• Records provided:
•••

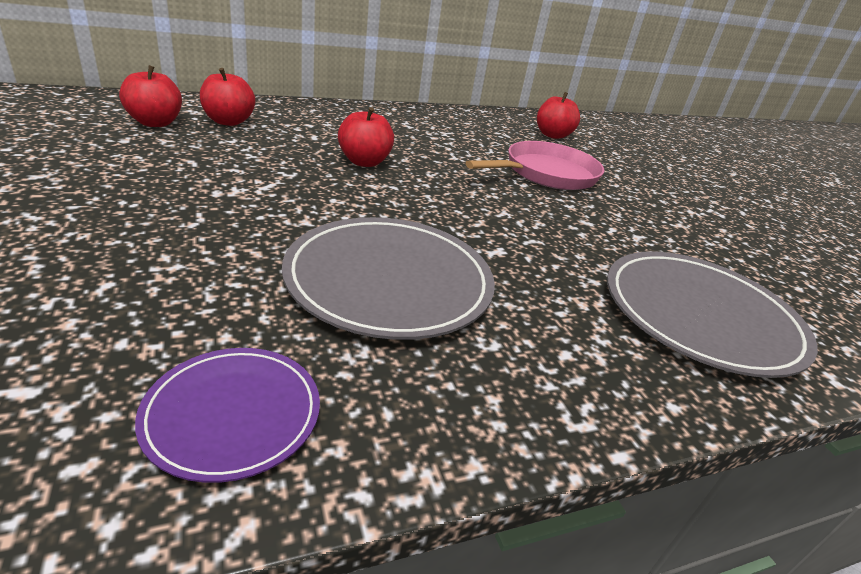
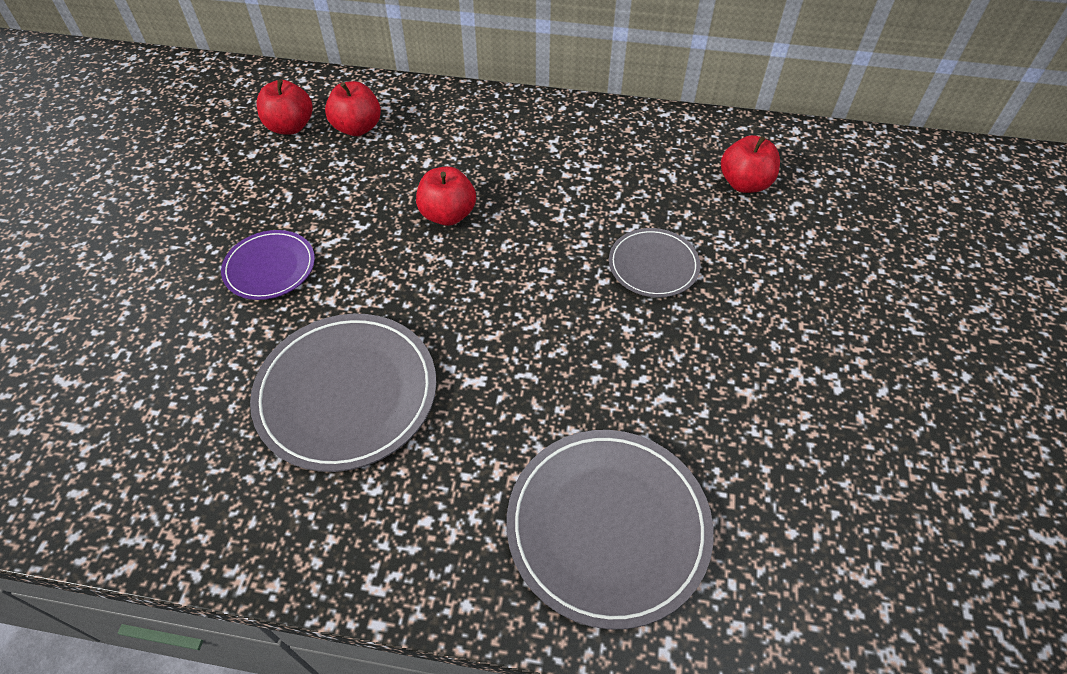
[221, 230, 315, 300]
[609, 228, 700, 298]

•••

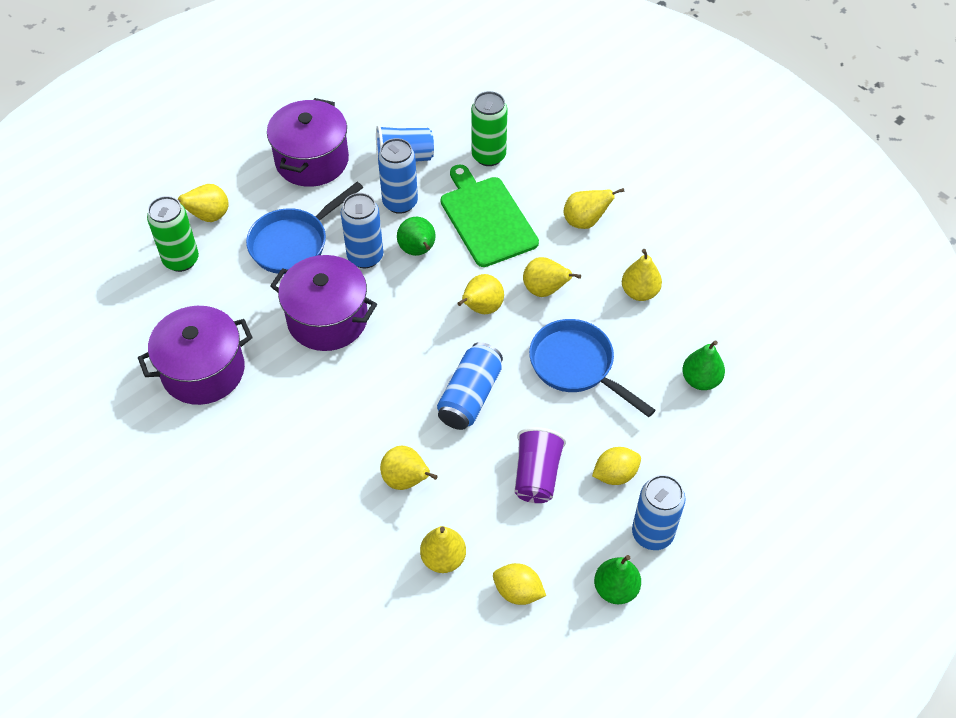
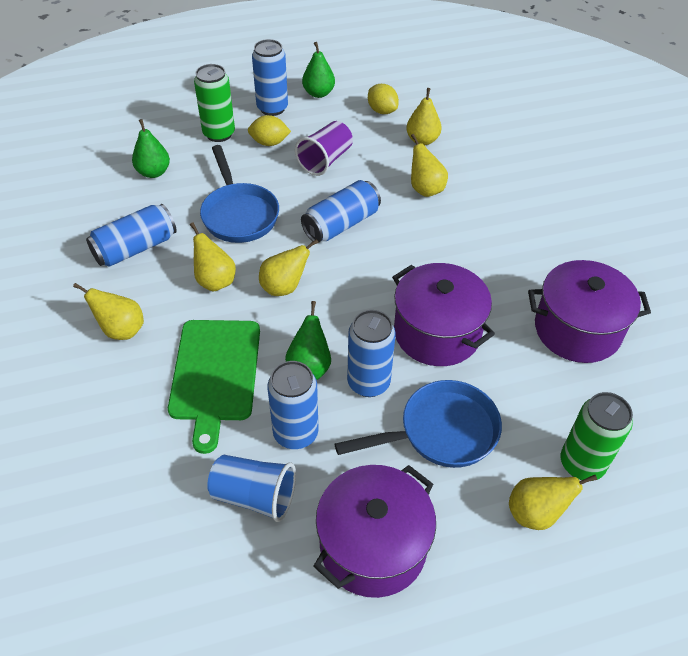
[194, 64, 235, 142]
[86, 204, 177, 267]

•••

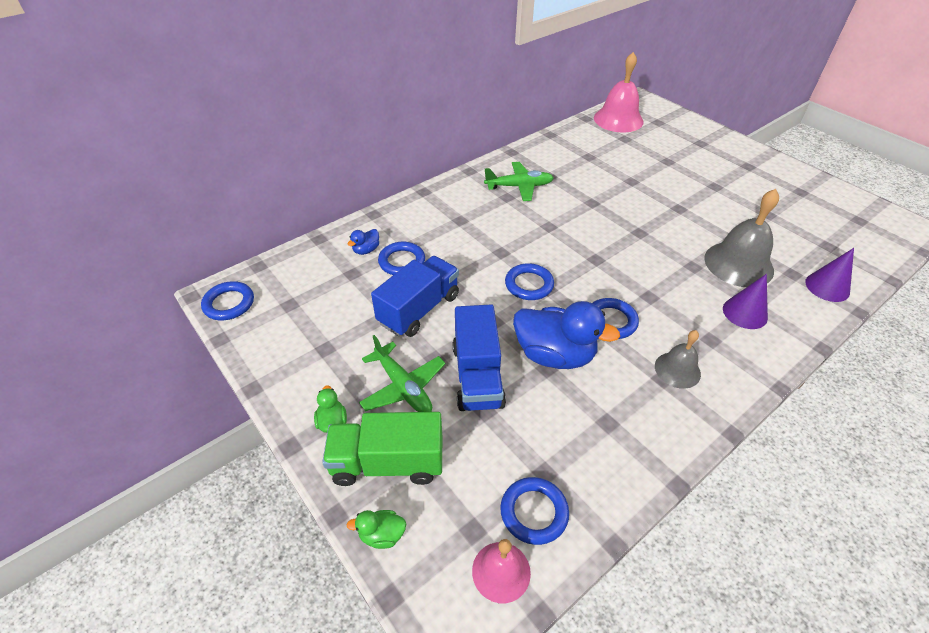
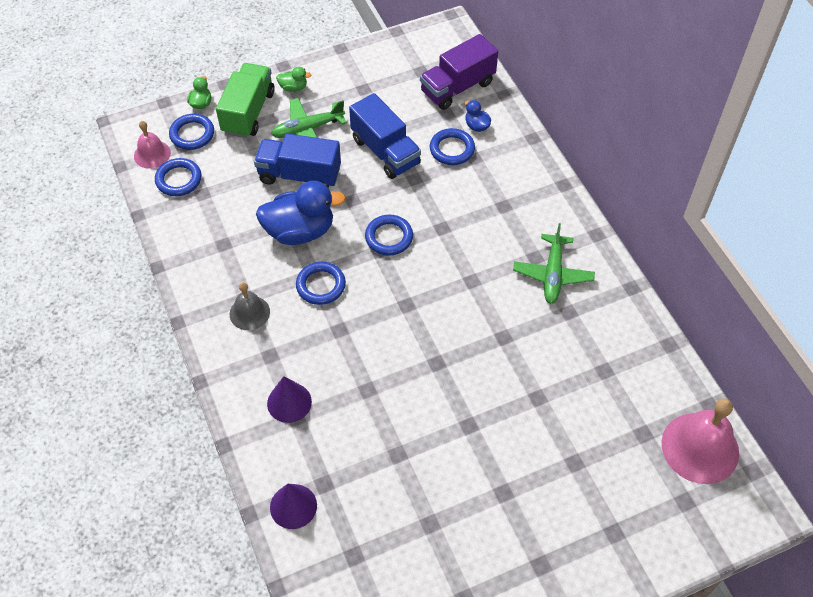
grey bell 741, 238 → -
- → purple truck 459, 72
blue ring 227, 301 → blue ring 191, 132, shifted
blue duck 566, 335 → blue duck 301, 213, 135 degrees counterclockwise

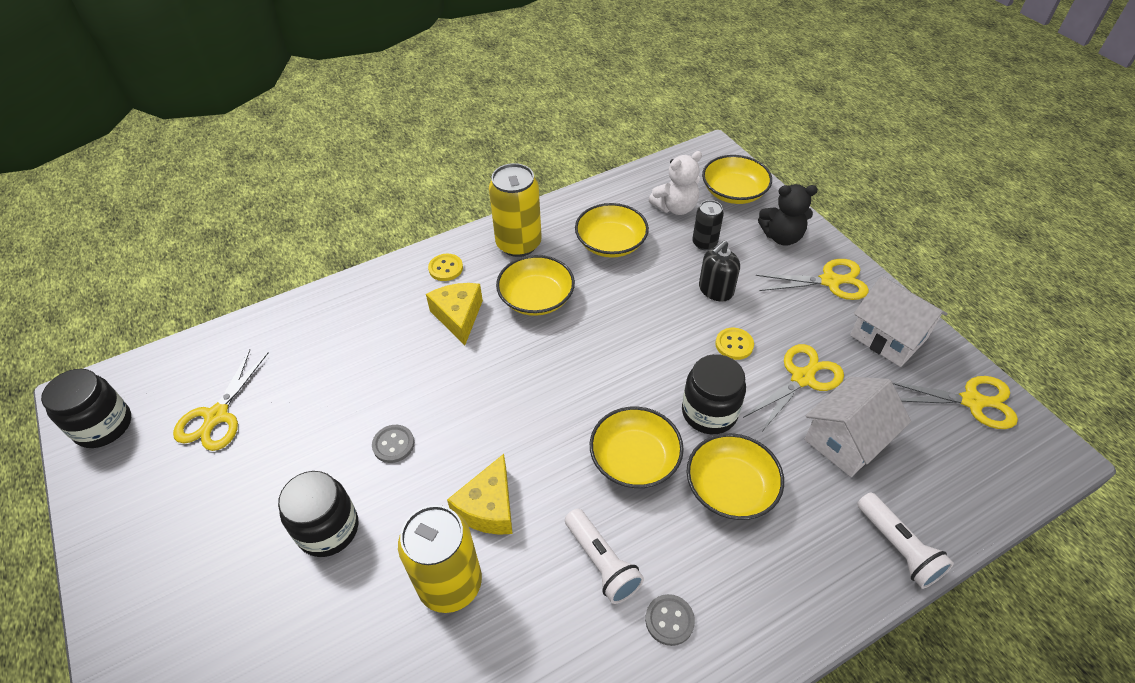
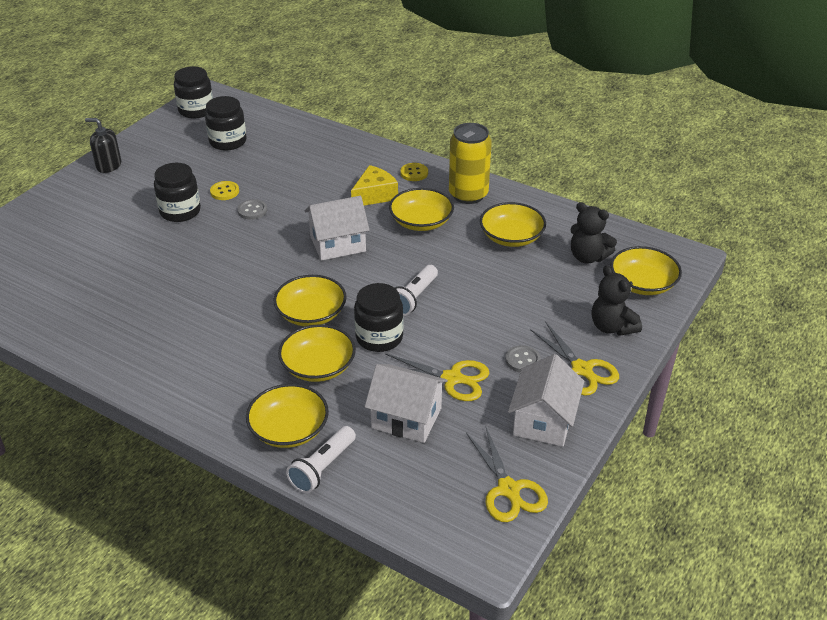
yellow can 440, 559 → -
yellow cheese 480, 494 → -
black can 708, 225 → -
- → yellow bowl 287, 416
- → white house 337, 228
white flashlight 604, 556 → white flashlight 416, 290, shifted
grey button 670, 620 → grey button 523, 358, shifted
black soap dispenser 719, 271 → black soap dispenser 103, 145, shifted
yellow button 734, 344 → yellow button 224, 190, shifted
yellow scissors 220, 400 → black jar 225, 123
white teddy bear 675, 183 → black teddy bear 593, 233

•••

• Task: In the listing above, locate the line containing "grey bell 741, 238" and the line containing "blue ring 227, 301", then transcribe both and every line between them verbatim.

• Exercise answer:
grey bell 741, 238 → -
- → purple truck 459, 72
blue ring 227, 301 → blue ring 191, 132, shifted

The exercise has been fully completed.